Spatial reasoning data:
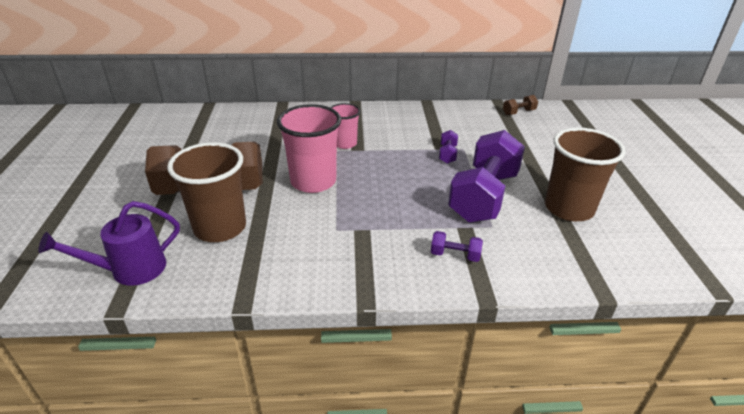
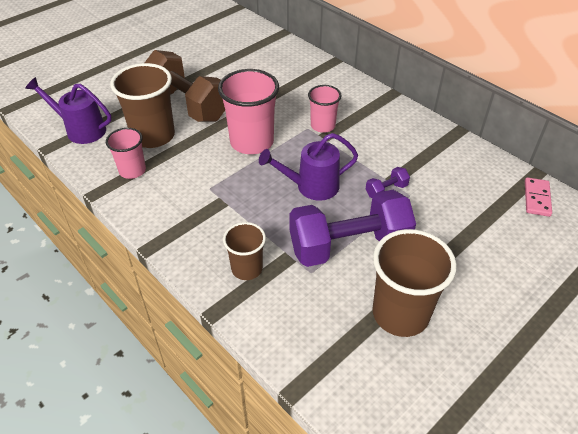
camera: 50 degrees right, 10 degrees up
purple dumbbell [431,231,483,262] -> brown cup [223,222,266,280]
brown dumbbell [503,95,538,115] -> pink domino [525,177,552,217]
none -> pink cup [106,128,146,179]
none -> purple watering can [259,133,358,201]

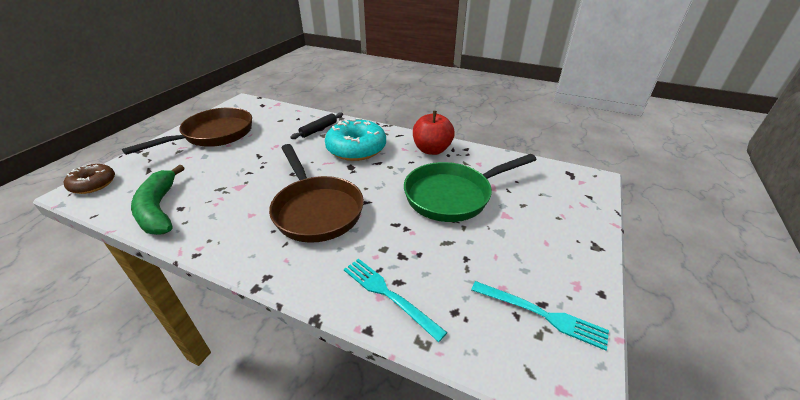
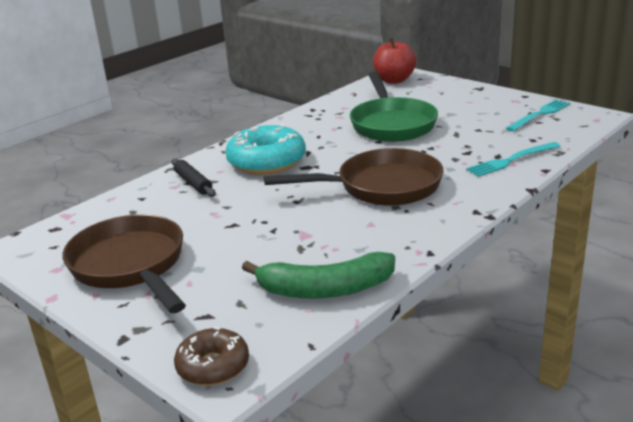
camera: 70 degrees left, 10 degrees down
red apple [413,111,455,155] -> red apple moved to [373,37,416,83]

WORK INSTRUCTIONS:
Please transcribe, with no additions, the lines starting at the one that contains "purple dumbbell [431,231,483,262]" and running through the last line of the entries, inclusive. Leave the pictures out.

RESPONSE BOX:
purple dumbbell [431,231,483,262] -> brown cup [223,222,266,280]
brown dumbbell [503,95,538,115] -> pink domino [525,177,552,217]
none -> pink cup [106,128,146,179]
none -> purple watering can [259,133,358,201]

camera: 70 degrees left, 10 degrees down
red apple [413,111,455,155] -> red apple moved to [373,37,416,83]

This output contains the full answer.